### Data provided ###

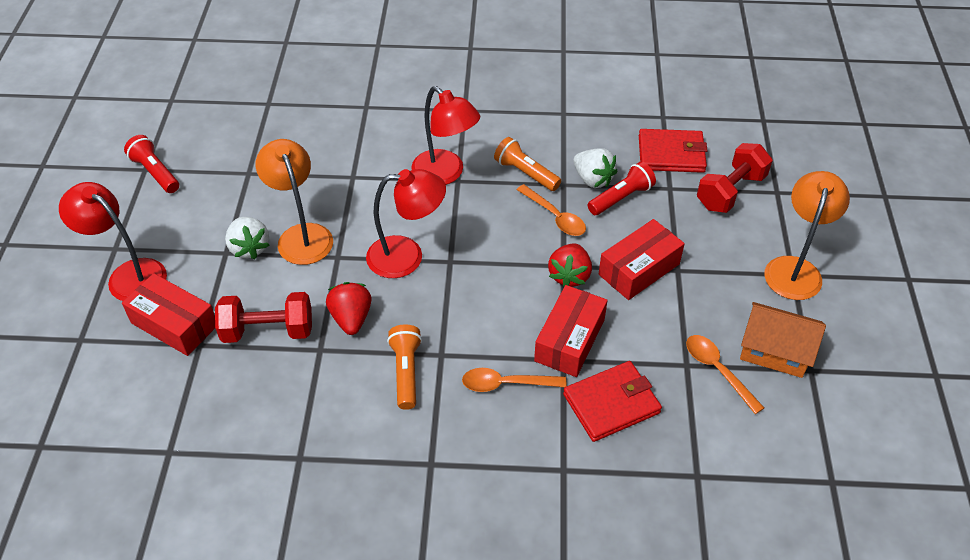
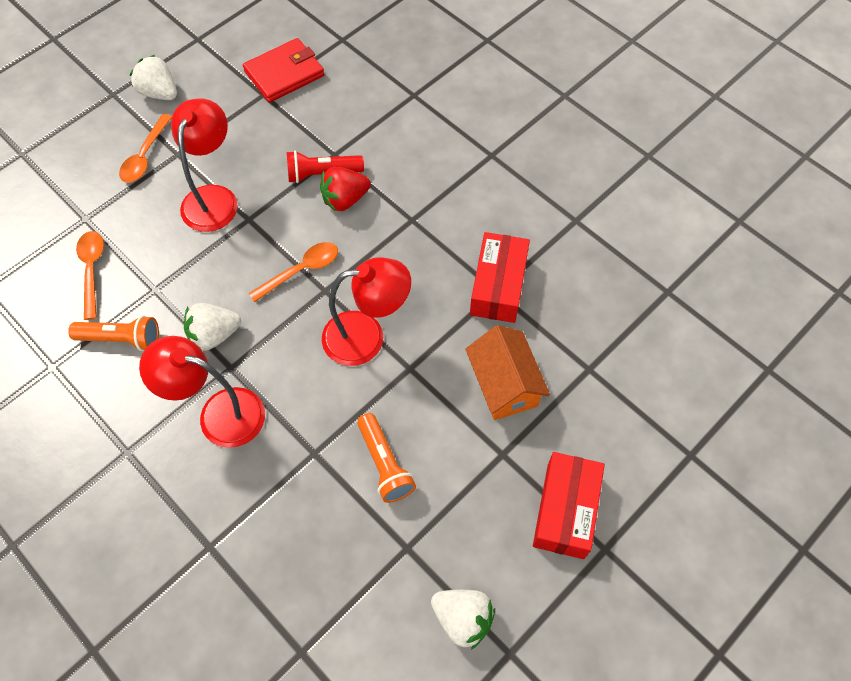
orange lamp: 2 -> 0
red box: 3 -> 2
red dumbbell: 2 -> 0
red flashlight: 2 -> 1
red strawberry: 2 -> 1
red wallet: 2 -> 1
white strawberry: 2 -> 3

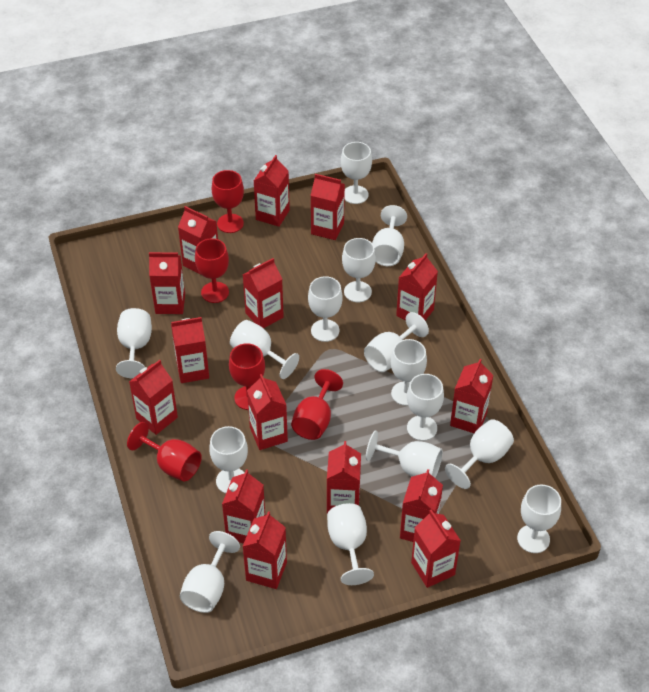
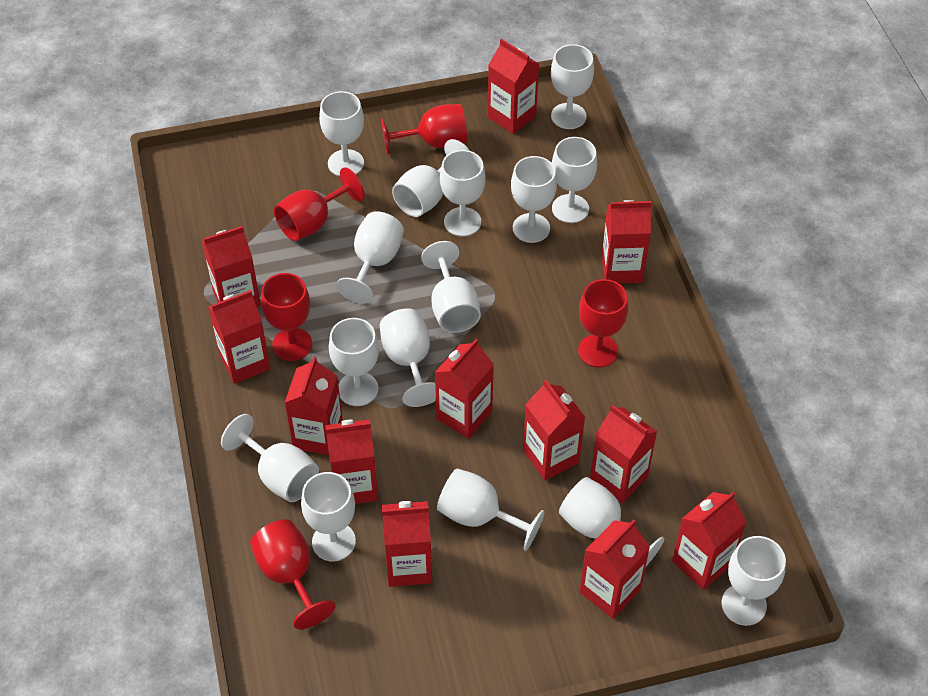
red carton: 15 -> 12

###

Work order
Print the lines from the one that contains "red flashlight: 2 -> 1" through the last line of the data, exactly and in full, and no other lines. Pictures are not part of the copy.

Answer box
red flashlight: 2 -> 1
red strawberry: 2 -> 1
red wallet: 2 -> 1
white strawberry: 2 -> 3

red carton: 15 -> 12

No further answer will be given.